Every line in the entries where "tile" is found should be copied.

Records to process:
*** Block opens ***

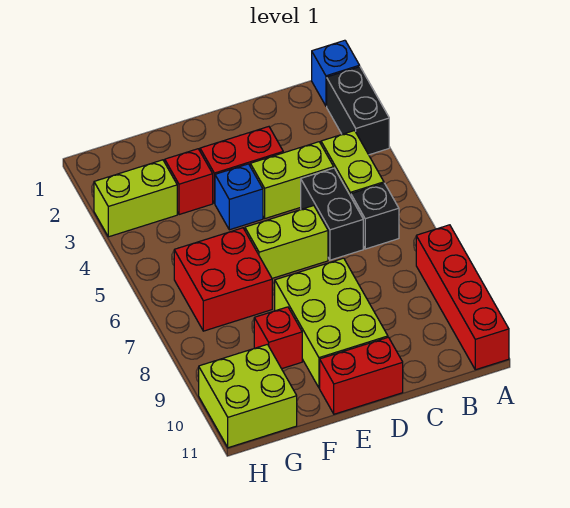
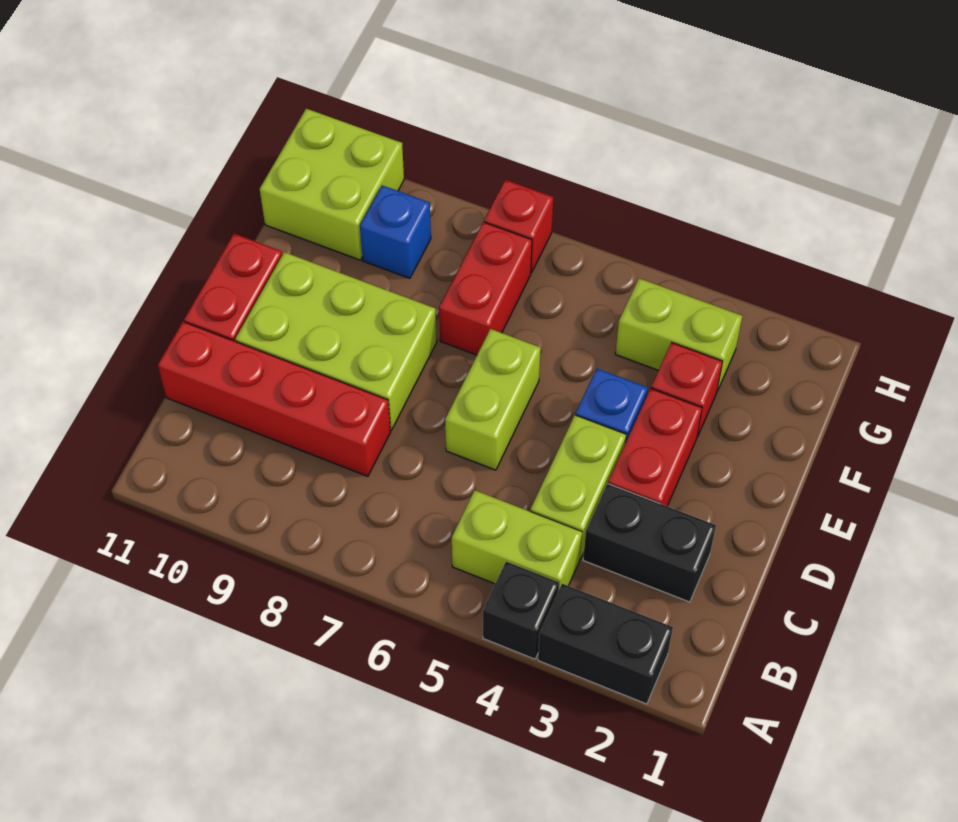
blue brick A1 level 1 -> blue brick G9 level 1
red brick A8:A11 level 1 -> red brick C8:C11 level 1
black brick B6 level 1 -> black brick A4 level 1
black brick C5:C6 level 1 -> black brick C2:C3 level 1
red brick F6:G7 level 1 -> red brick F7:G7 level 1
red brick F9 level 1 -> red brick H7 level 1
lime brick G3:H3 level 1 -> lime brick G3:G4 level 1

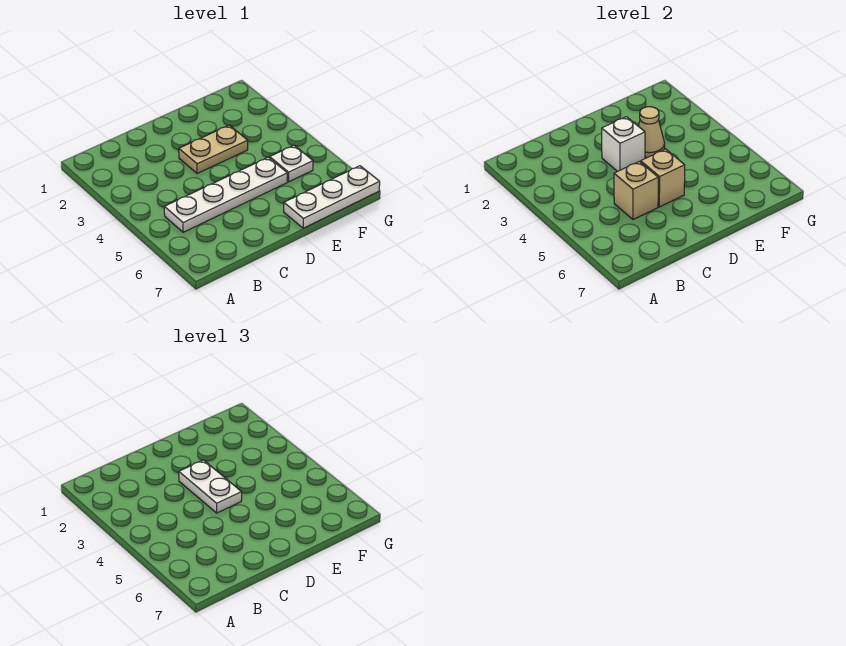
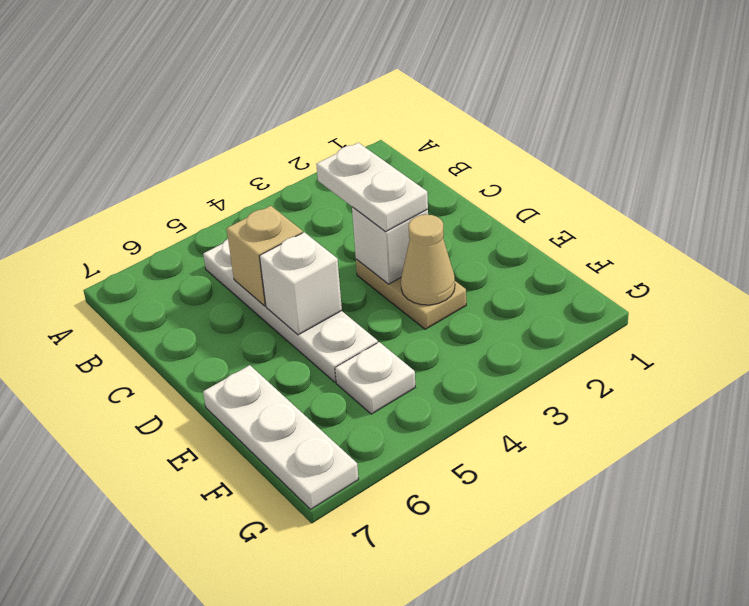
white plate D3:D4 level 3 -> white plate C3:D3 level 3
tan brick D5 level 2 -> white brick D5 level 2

*** Block closes ***
*** Block opens ***

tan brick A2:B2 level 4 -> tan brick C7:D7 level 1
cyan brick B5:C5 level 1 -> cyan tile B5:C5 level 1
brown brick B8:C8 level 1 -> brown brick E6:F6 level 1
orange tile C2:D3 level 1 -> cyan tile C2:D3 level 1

*** Block closes ***

Answer for this exercise:
cyan brick B5:C5 level 1 -> cyan tile B5:C5 level 1
orange tile C2:D3 level 1 -> cyan tile C2:D3 level 1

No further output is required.